* Do this
Which lines of the material contain the string "major"? Pull out each of them and copy it unchanged.
========================================
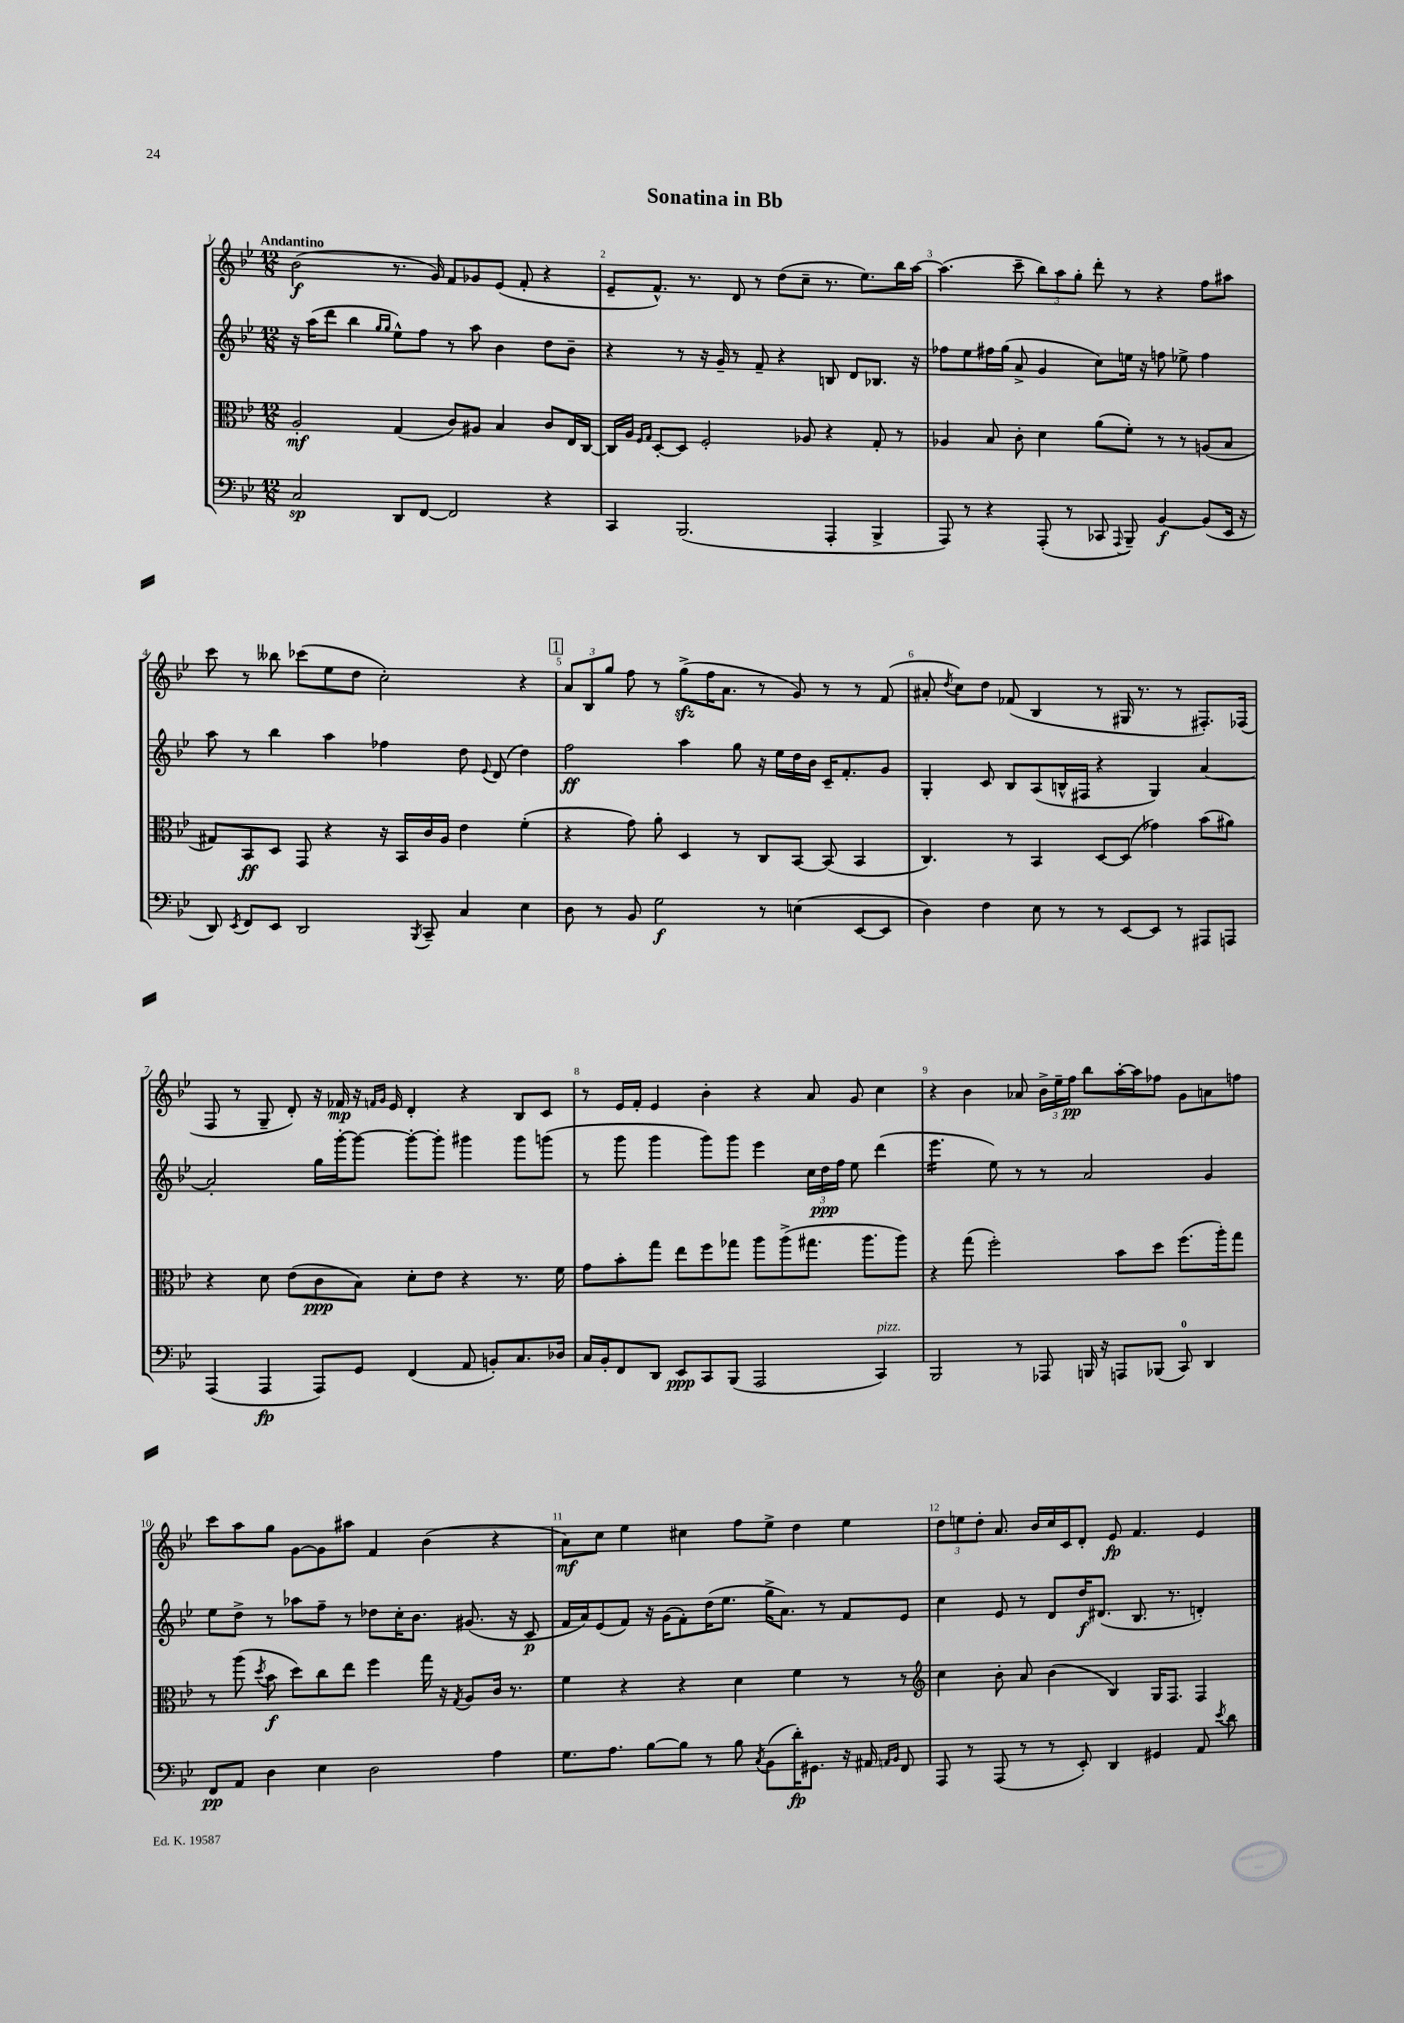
\header { title = "Sonatina in Bb" }
<<
\new StaffGroup <<
\new Staff = "s0" {
    \clef treble \key bes \major \numericTimeSignature \time 12/8 \tempo "Andantino"
    \autoBeamOff bes'2\f( r8. g'16) f'8[ ges'8 ees'8]( f'8-. r4 |
    ees'8[-- f'8.]-^) r8. d'8 r8 d''8[( c''8]-- r8. ees''8.[) bes''16 a''16]~ |
    a''4.( c'''8-- \tuplet 3/2 { bes''8[) a''8 g''8]-. } d'''8-. r8 r4 f''8[ ais''8] |
    c'''8 r8 beses''8 ces'''8[( ees''8 d''8] c''2-.) r4 |
    \mark \markup { \box "1" } \tuplet 3/2 { a'8[ bes8 g''8] } f''8 r8 g''8[->\sfz( f''16 a'8.] r8 g'8) r8 r8 f'8( |
    ais'8-. \acciaccatura { d''8 } c''8[) d''8] fes'8( bes4 r8 gis16 r8. r8 fis8.[-.) fes16]( |
    f8 r8 g8-- d'8-.) r16 fes'16\mp r16 \grace { f'16[ g'16] } ees'16 d'4-. r4 bes8[ c'8] |
    r8 ees'16[ f'16]-. ees'4 bes'4-. r4 a'8 g'8 c''4 |
    r4 bes'4 aes'8 \tuplet 3/2 { bes'16[-> ees''16-- f''16]\pp } bes''8[ a''16~-. a''16 fes''8] g'8[ a'8 f''8] |
    c'''8[ a''8 g''8] g'8[~ g'8 ais''8] f'4 bes'4( r4 |
    a'8[\mf) c''8] ees''4 cis''4 f''8[ ees''8]-> d''4 ees''4 |
    \tuplet 3/2 { d''8[ e''8 d''8]-. } a'8. bes'16[ c''16 c'16 d'8]-. ees'8\fp f'4. ees'4 \bar "|." |
}
\new Staff = "s1" {
    \clef treble \key bes \major \numericTimeSignature \time 12/8
    \autoBeamOff r16 a''16[( d'''8] bes''4 \grace { g''16[ g''16] } ees''8[-^) f''8] r8 a''8 bes'4 d''8[ bes'8]-- |
    r4 r8 r16 g'16-- r8 f'8-- r4 b8 d'8[ bes8.] r16 |
    fes''8[ ees''8 fis''16 g''16]( a'8-> g'4 c''8[) e''16] r16 f''8 ees''8-> f''4 |
    a''8 r8 bes''4 a''4 fes''4 d''8 \appoggiatura { ees'8 } d'8( d''4) |
    \mark \markup { \box "1" } f''2\ff a''4 g''8 r16 ees''16[ d''16 bes'16] c'16[-- f'8.-. g'8] |
    g4-. c'8 bes8[ a8( b16-^ fis16] r4 g4) a'4~ |
    a'2-. g''16[ g'''16~-. g'''8]~ g'''8[~-. g'''8]-. gis'''4 gis'''8[ g'''8]( |
    r8 g'''8 g'''4 g'''8[) g'''8] ees'''4 \tuplet 3/2 { c''16[ d''16\ppp f''16] } ees''8 d'''4( |
    ees'''4.:16 ees''8) r8 r8 a'2 g'4 |
    ees''8[ d''8]-> r8 aes''8[ f''8]-- r8 des''8[ c''16-. bes'8.] gis'8.( r16 c'8\p |
    f'16[ a'16) ees'8( f'8]) r16 g'16[( f'8-.) d''16( ees''8.] g''16[-> a'8.]) r8 f'8[ ees'8] |
    c''4 ees'8 r8 d'8[ d''16\f dis'8.]( bes8. r8. d'4-.) \bar "|." |
}
\new Staff = "s2" {
    \clef alto \key bes \major \numericTimeSignature \time 12/8
    \autoBeamOff a2-.\mf g4( c'8[) ais8] bes4 c'8[ ees16 c16]~ |
    c16[ a16] \grace { f16[ g16] } d8[~-. d8] f2-. aes8 r4 g8-. r8 |
    aes4 bes8 c'8-. d'4 a'8[( f'8]-.) r8 r8 a8[( bes8] |
    gis8[) bes,8\ff d8] g,8 r4 r16 bes,16[ c'16 a16] ees'4 f'4-.( |
    \mark \markup { \box "1" } r4 g'8) a'8-. d4 r8 c8[ bes,8]~ bes,8( bes,4 |
    c4.) r8 bes,4 d8[~ d8]( ges'4) bes'8[( ais'8]) |
    r4 d'8 ees'8[( c'8\ppp bes8]) d'8[-. ees'8] r4 r8. f'16 |
    g'8[ bes'8-. g''8] ees''8[ f''8 ges''8] a''8[ a''8->( gis''8.] a''8.[ a''8]) |
    r4 g''8( f''2-.) bes'8[ d''8] f''8.[( a''16-.) g''8] |
    r8 a''8( \acciaccatura { d''8 } bes'8\f d''8[) c''8 ees''8] f''4 g''16 r16 \acciaccatura { g8 } a8[ c'16] r8. |
    f'4 r4 r4 d'4 f'4 r8 r8 |
    \clef treble c''4 bes'8-. a'8 bes'4( bes4) g16[ f8.] f4 \bar "|." |
}
\new Staff = "s3" {
    \clef bass \key bes \major \numericTimeSignature \time 12/8
    \autoBeamOff c2\sp d,8[ f,8]~ f,2 r4 |
    c,4 bes,,2.( a,,4-. bes,,4-> |
    a,,8) r8 r4 a,,8-.( r8 ces,8 \appoggiatura { a,,8 } bes,,8--) bes,4~\f bes,8[( ees,16] r16 |
    d,8) \acciaccatura { ees,8 } f,8[ ees,8] d,2 \acciaccatura { bes,,8 } c,8-- c4 ees4 |
    \mark \markup { \box "1" } d8 r8 bes,8 g2\f r8 e4( ees,8[~ ees,8] |
    d4) f4 ees8 r8 r8 ees,8[~ ees,8] r8 ais,,8[ a,,8] |
    a,,4( a,,4\fp a,,8[) g,8] f,4( a,8 b,8[-.) c8. des16] |
    c16[ bes,16-. f,8 d,8] ees,8[\ppp c,8 bes,,8]( a,,2 c,4^\markup { \italic "pizz." }) |
    bes,,2 r8 aes,,8 b,,16 r16 a,,8[ bes,,8]( c,8-0) d,4 |
    f,8[\pp a,8] d4 ees4 d2 a4 |
    g8.[ a8.] bes8[~ bes8] r8 bes8 \acciaccatura { c8 } bes,8[( d'16-.\fp) gis,8.] r16 ais,16 \grace { a,16[ bes,16] } f,8 |
    a,,8 r8 a,,8( r8 r8 ees,8-.) d,4 gis,4 a,8 \acciaccatura { ees'8 } d'8 \bar "|." |
}
>>
>>
\layout { \context { \Score \override BarNumber.break-visibility = ##(#f #t #t) barNumberVisibility = #all-bar-numbers-visible } }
========================================
* Output below
    \clef treble \key bes \major \numericTimeSignature \time 12/8 \tempo "Andantino"
    \clef treble \key bes \major \numericTimeSignature \time 12/8
    \clef alto \key bes \major \numericTimeSignature \time 12/8
    \clef bass \key bes \major \numericTimeSignature \time 12/8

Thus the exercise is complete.